Top of EXTRACTED MATERIAL

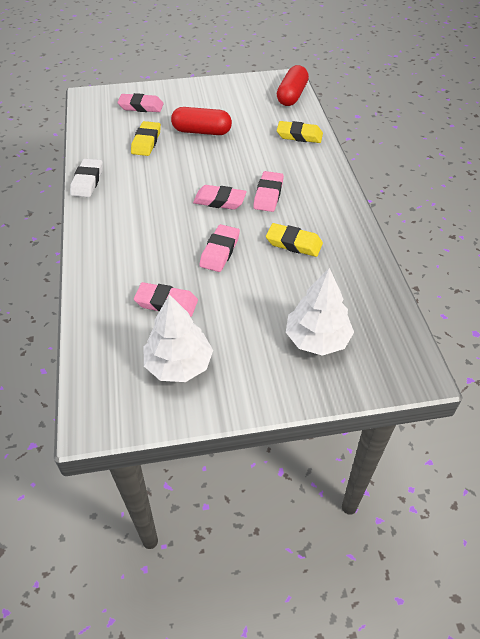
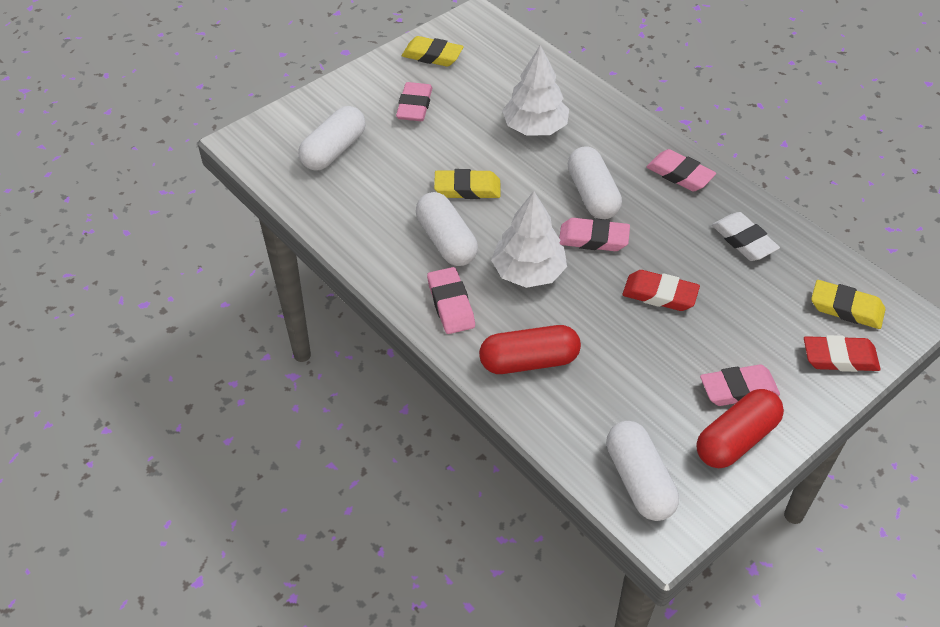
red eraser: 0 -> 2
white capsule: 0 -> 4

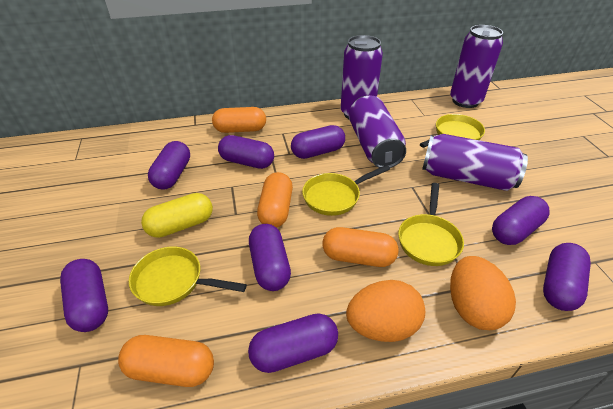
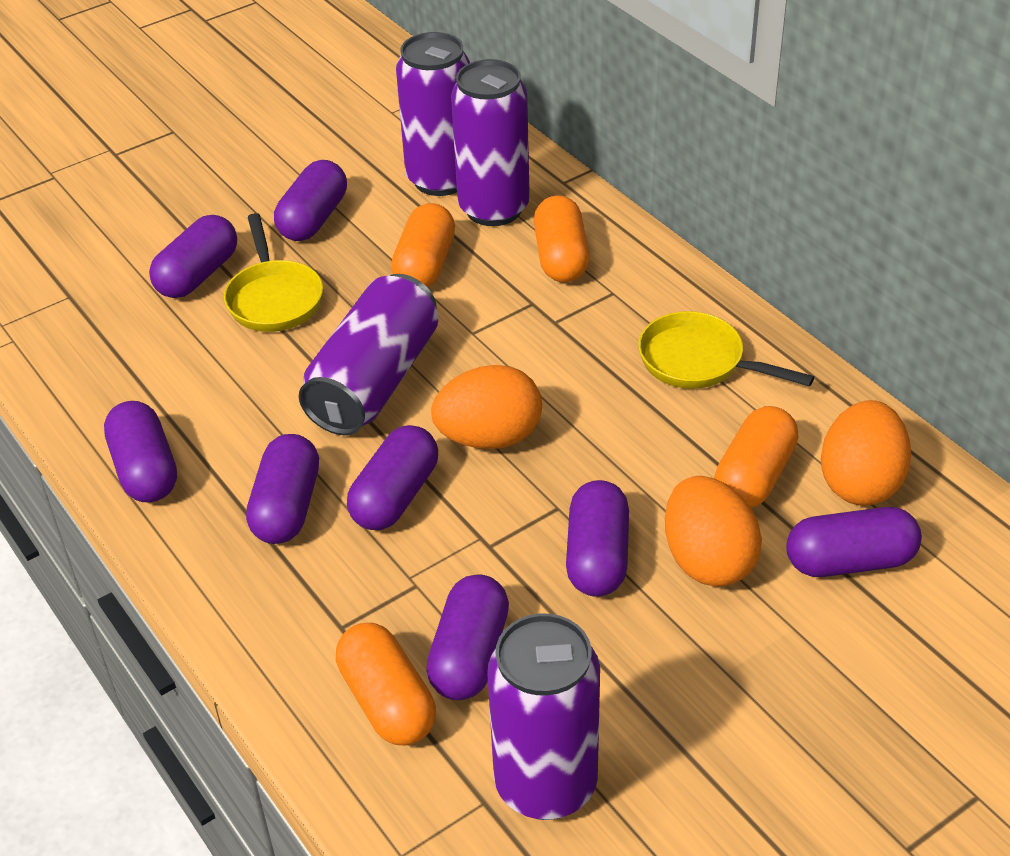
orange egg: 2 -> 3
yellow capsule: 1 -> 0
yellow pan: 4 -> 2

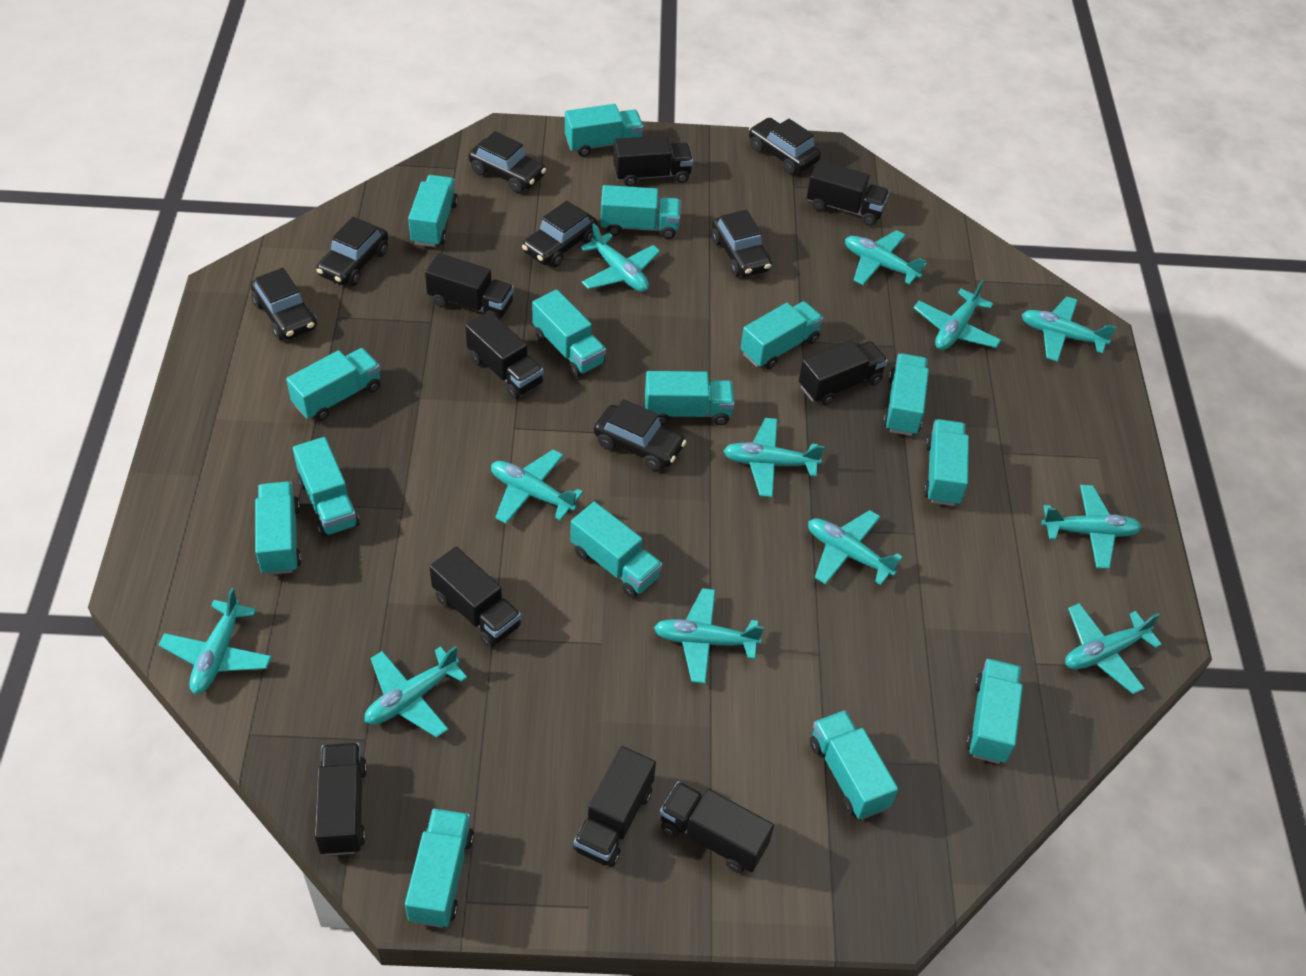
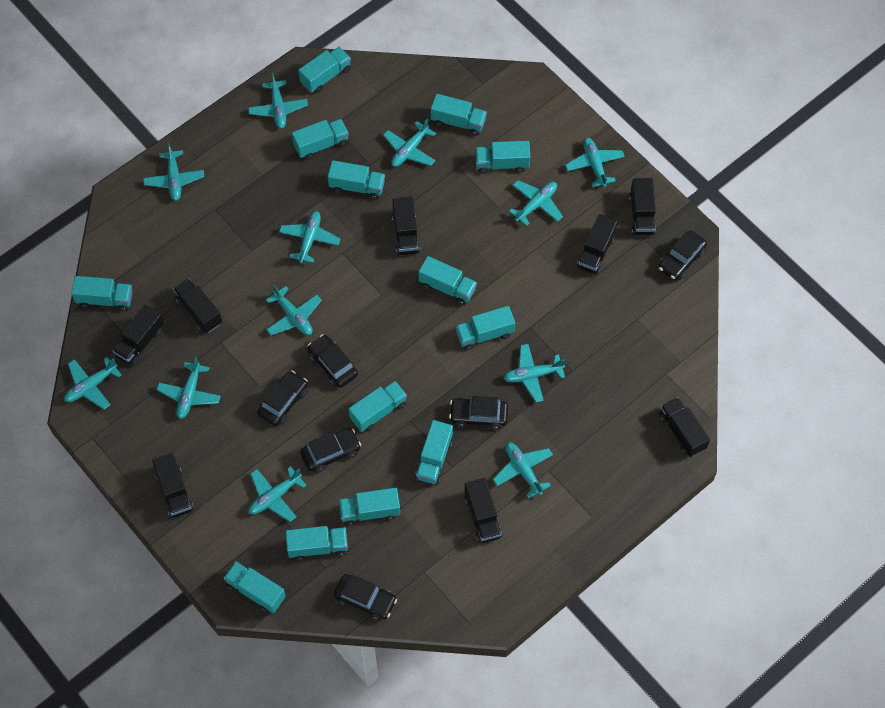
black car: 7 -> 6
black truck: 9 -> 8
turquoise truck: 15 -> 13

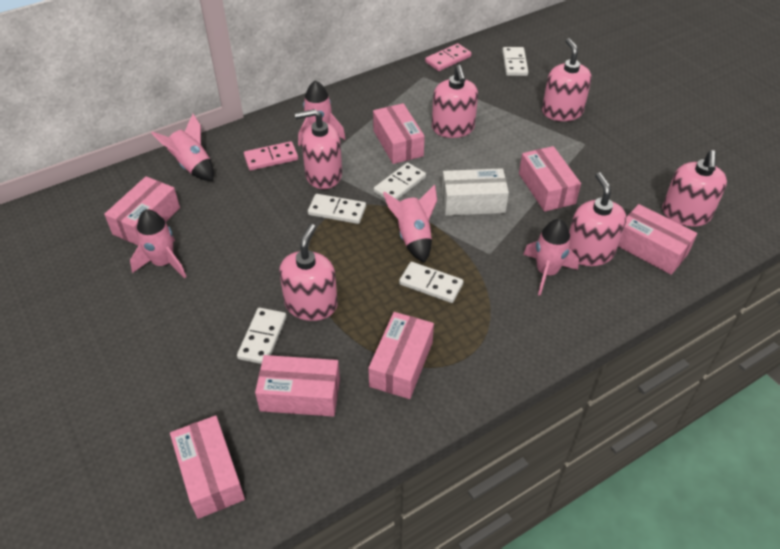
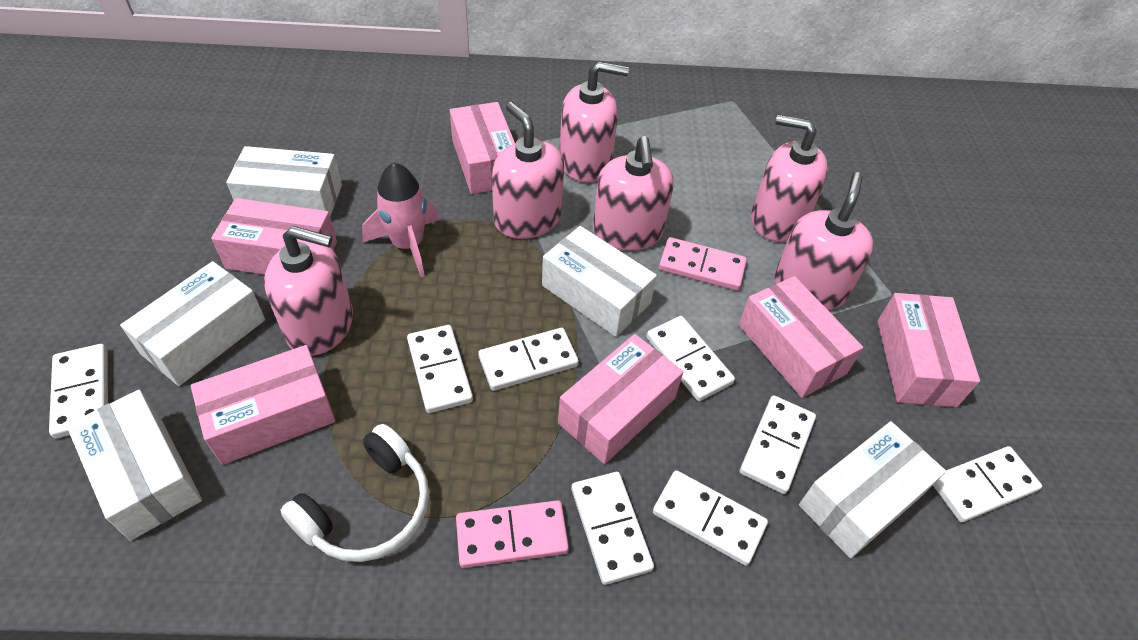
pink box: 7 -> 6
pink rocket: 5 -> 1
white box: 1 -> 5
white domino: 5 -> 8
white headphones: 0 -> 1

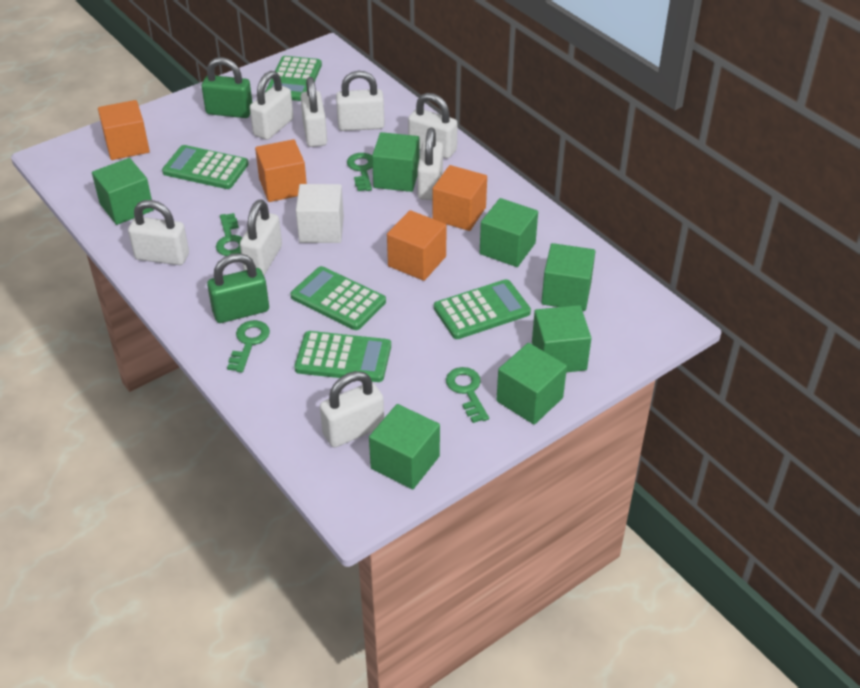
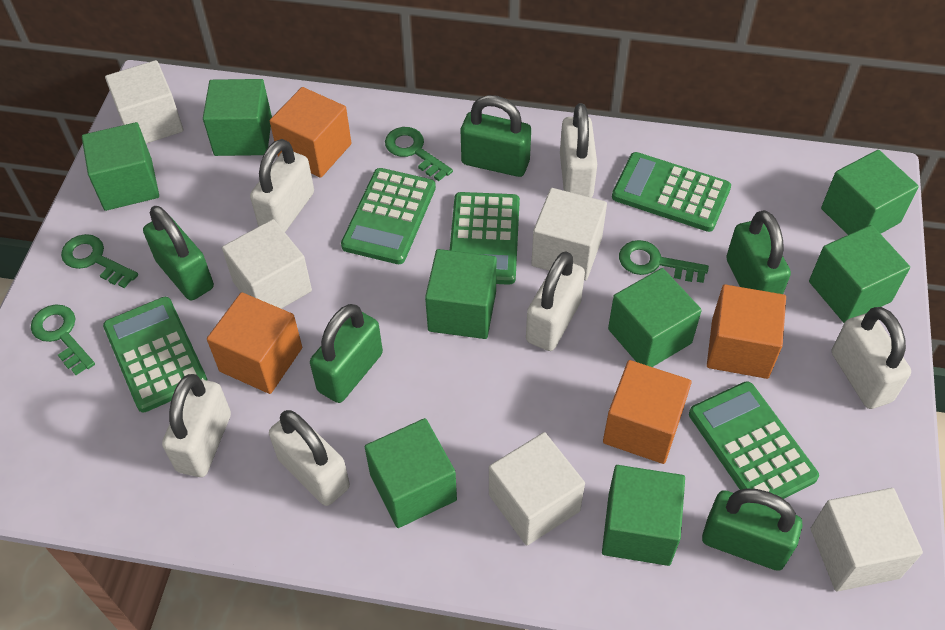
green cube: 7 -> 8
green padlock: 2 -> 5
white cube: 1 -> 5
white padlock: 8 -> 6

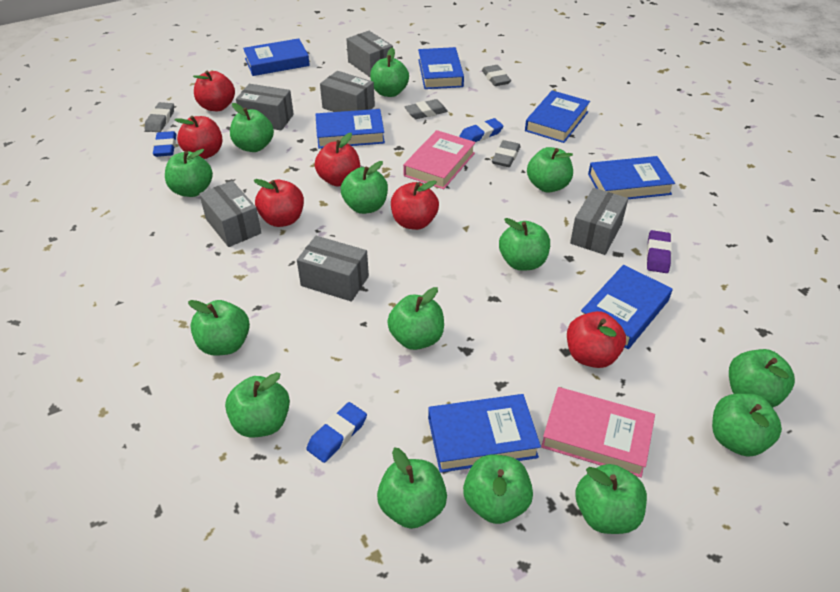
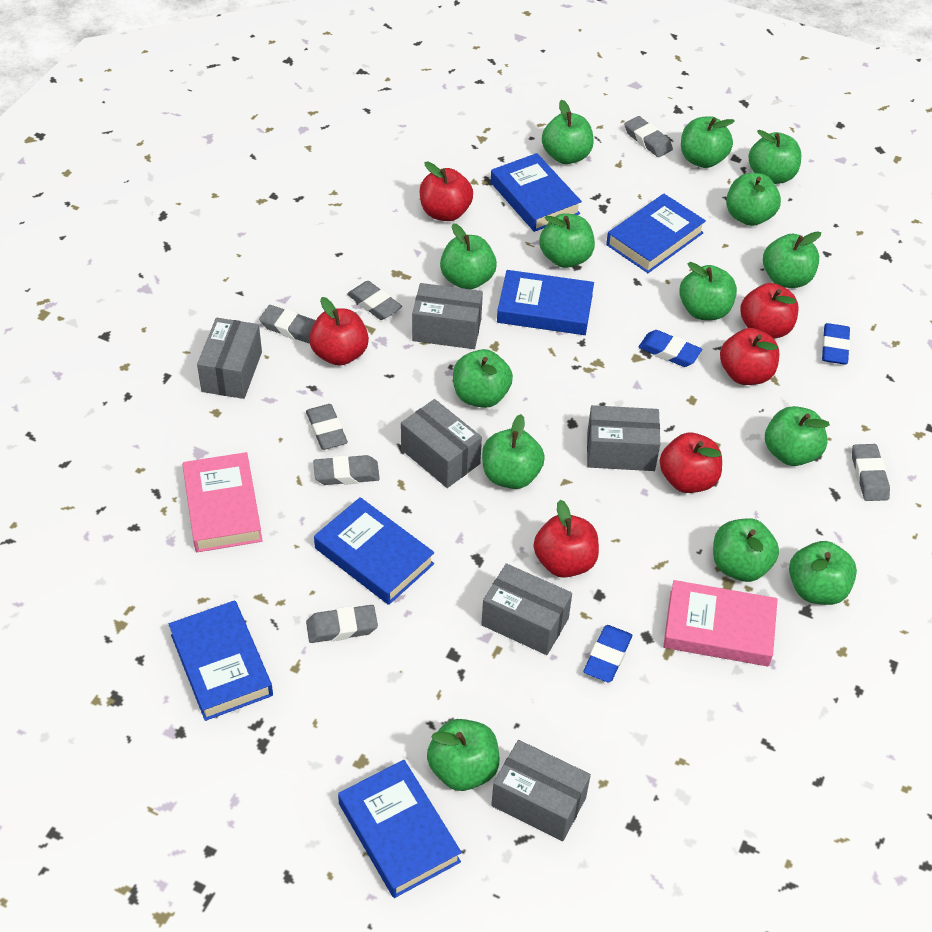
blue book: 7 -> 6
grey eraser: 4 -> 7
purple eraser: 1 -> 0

Bottom of EXTRACTED MATERIAL

→ **PROMPT**: Would you set down the material exactly as it stands, without the pictures?

→ **EXERCISE SOLUTION**:
red eraser: 0 -> 2
white capsule: 0 -> 4

orange egg: 2 -> 3
yellow capsule: 1 -> 0
yellow pan: 4 -> 2

black car: 7 -> 6
black truck: 9 -> 8
turquoise truck: 15 -> 13

pink box: 7 -> 6
pink rocket: 5 -> 1
white box: 1 -> 5
white domino: 5 -> 8
white headphones: 0 -> 1

green cube: 7 -> 8
green padlock: 2 -> 5
white cube: 1 -> 5
white padlock: 8 -> 6

blue book: 7 -> 6
grey eraser: 4 -> 7
purple eraser: 1 -> 0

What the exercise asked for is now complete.